** TASK GOAL **
Restate word for word the lines that run from the one containing "(437, 295) = (149, 891): white" to the last line of the data, both ends included.

**** DATA PROVIDED

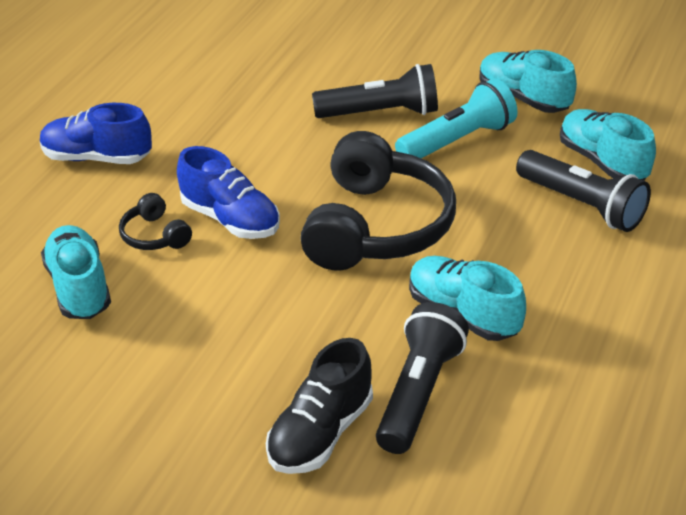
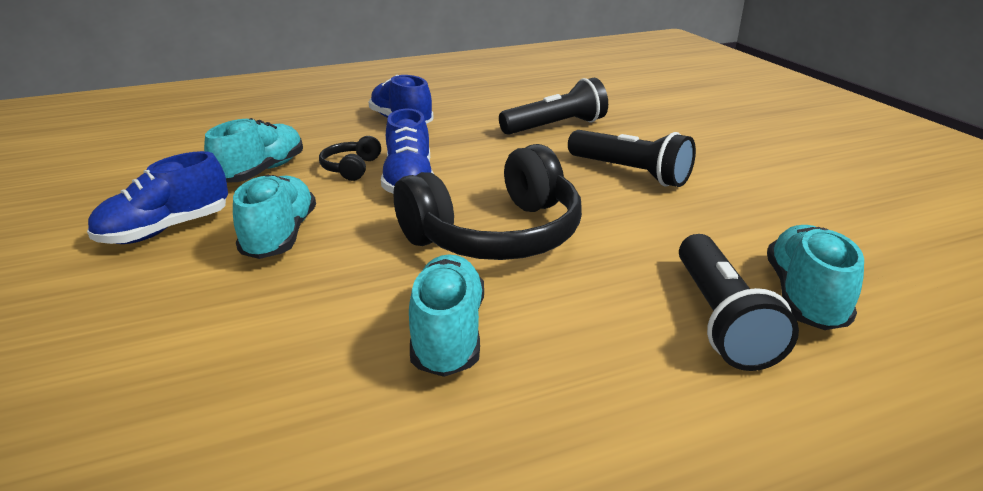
camera: 45 degrees right, 10 degrees down
(120, 386) = (166, 230): none -> blue shoe
(321, 433) = (184, 341): black shoe -> none
(419, 393) = (298, 368): black flashlight -> black flashlight (556, 126)
(457, 141) = (667, 215): turquoise flashlight -> none
(523, 98) = (785, 214): turquoise shoe -> turquoise shoe (280, 236)

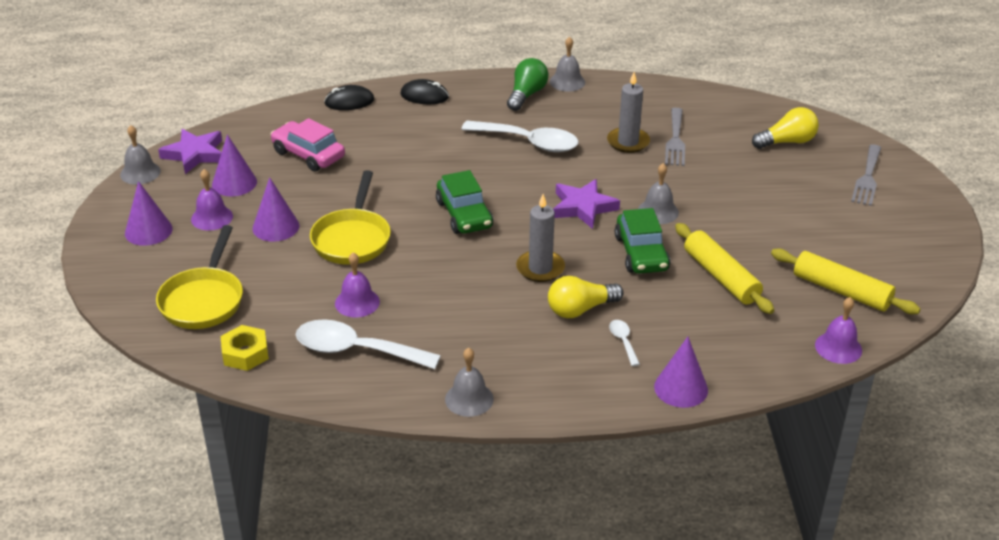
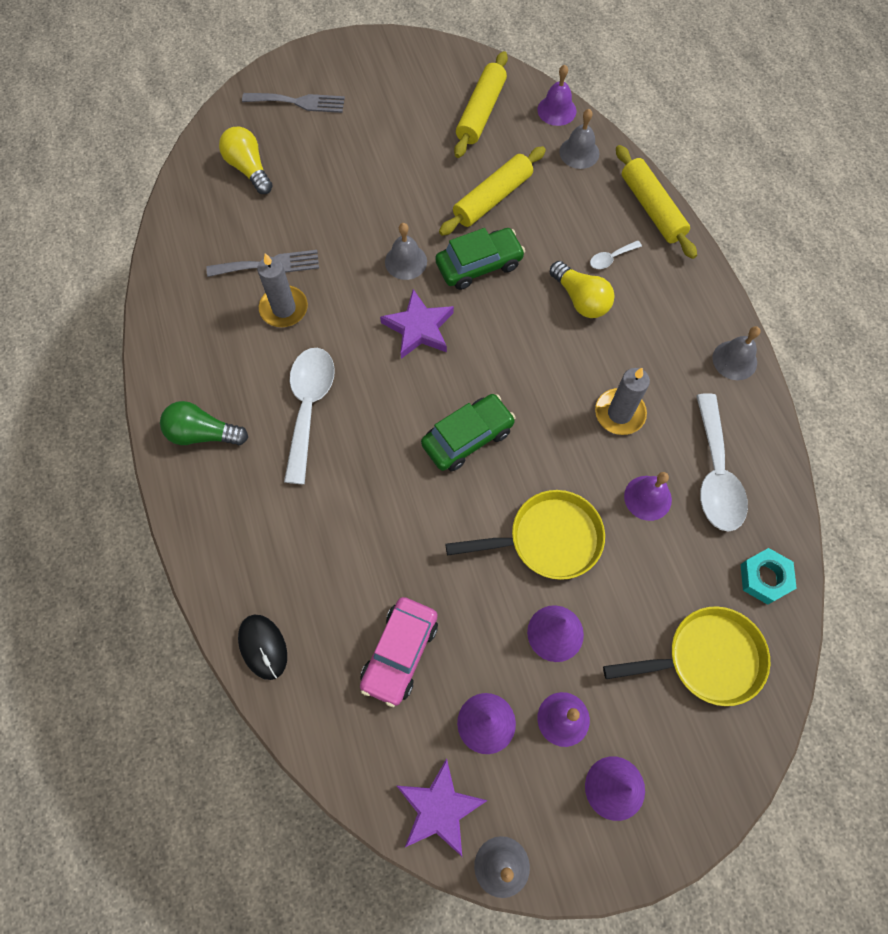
camera: 105 degrees left, 30 degrees up
(245, 353) = (764, 578): yellow nut -> turquoise nut
(424, 96) = (229, 554): black mouse -> none
(540, 268) = (533, 345): grey candle -> grey candle (619, 413)
(567, 82) = (163, 395): grey bell -> grey bell (579, 152)
(681, 388) = (651, 208): purple cone -> yellow rolling pin

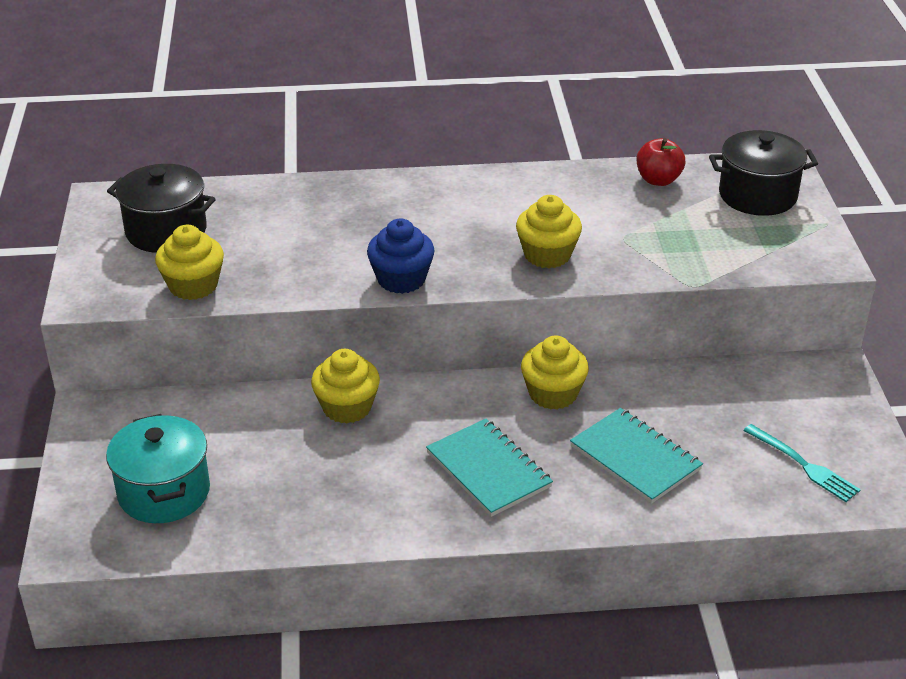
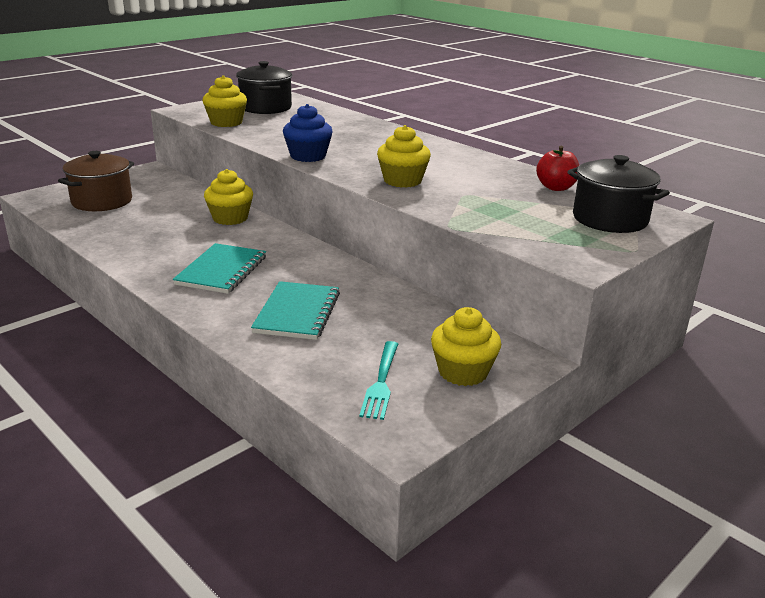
camera: 50 degrees right, 10 degrees down
(164, 492) = (102, 201): turquoise pot -> brown pot
(553, 394) = (327, 267): yellow cupcake -> yellow cupcake (463, 372)

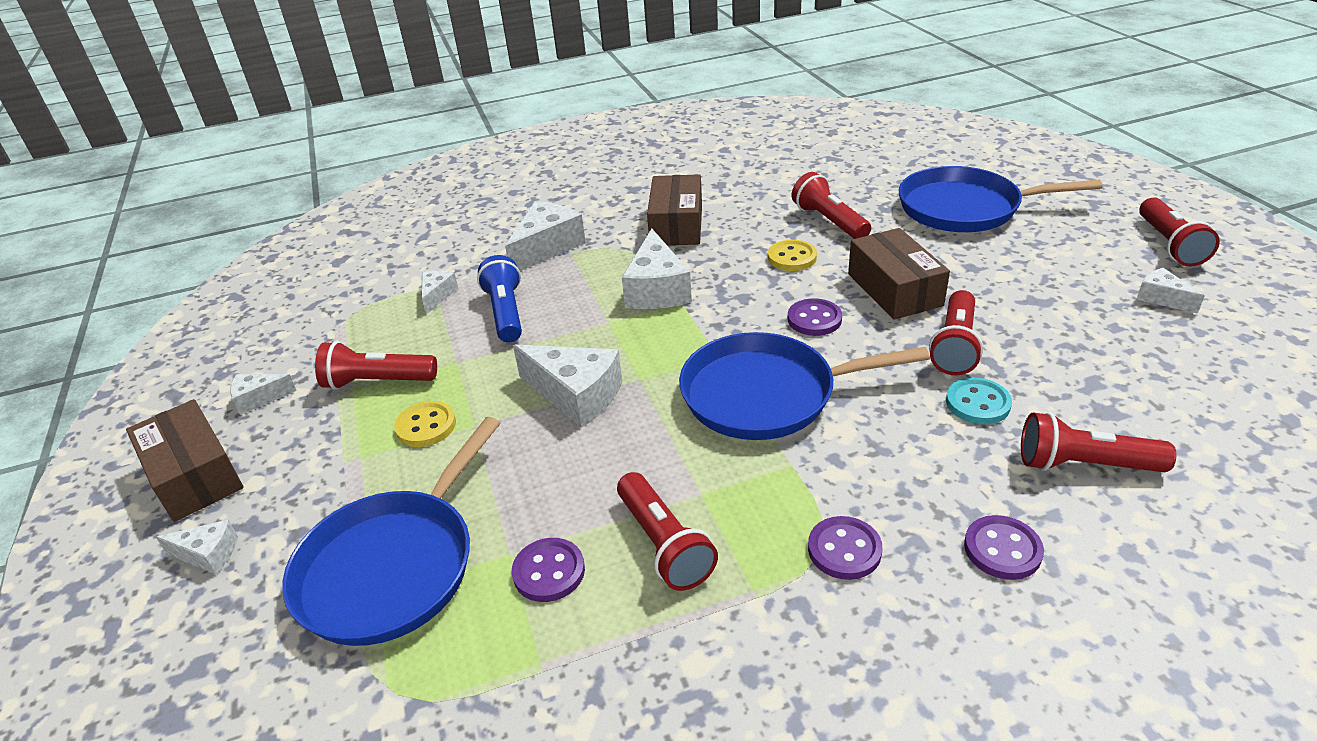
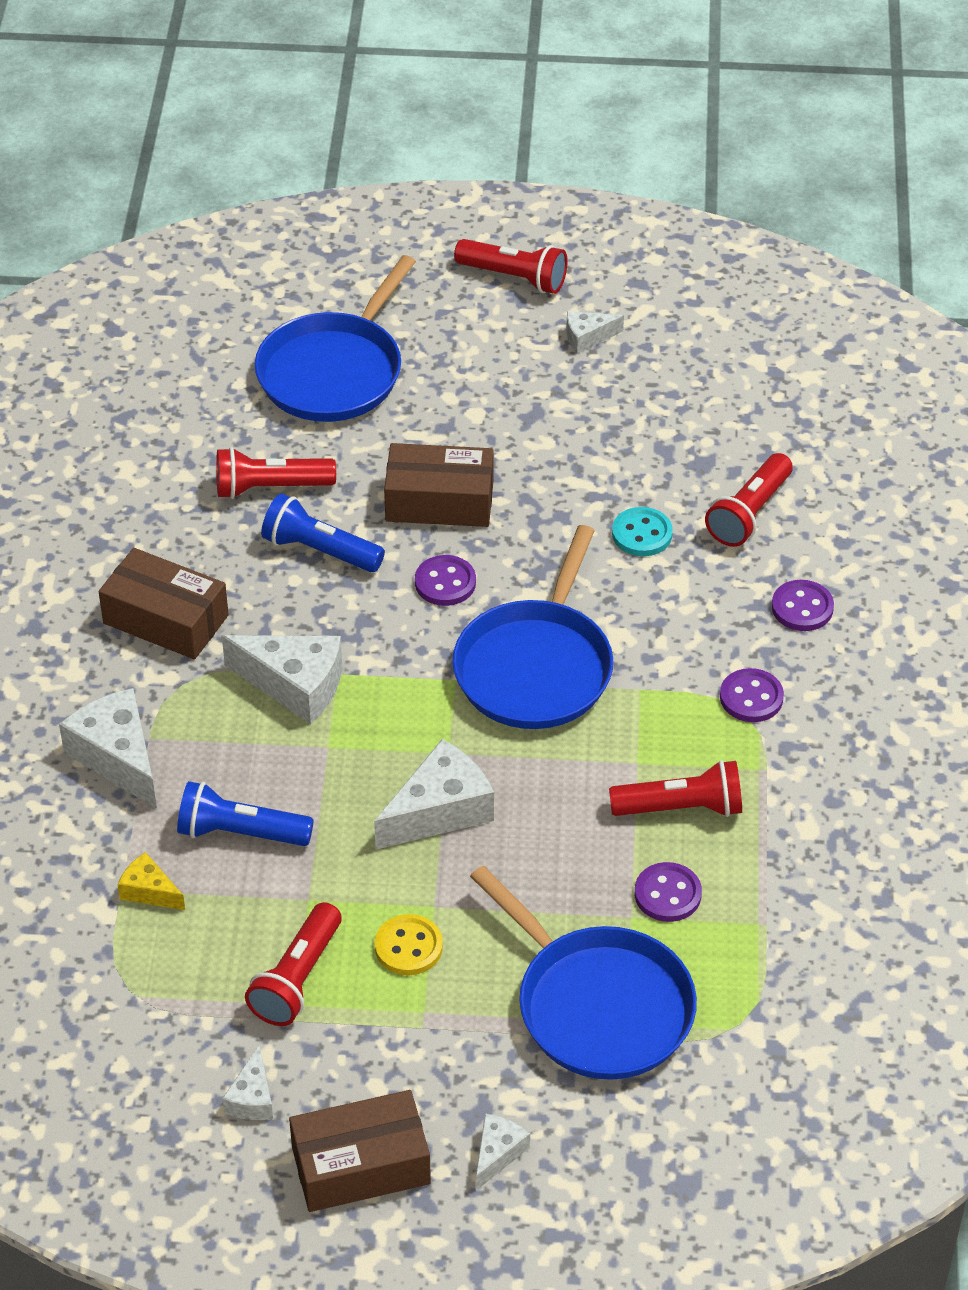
camera: 70 degrees left, 10 degrees up
(437, 295) = (149, 891): white cheese -> yellow cheese
(792, 257) = (319, 550): yellow button -> blue flashlight
(955, 346) = (557, 506): red flashlight -> none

********

** WRITTEN ANSWER **
(437, 295) = (149, 891): white cheese -> yellow cheese
(792, 257) = (319, 550): yellow button -> blue flashlight
(955, 346) = (557, 506): red flashlight -> none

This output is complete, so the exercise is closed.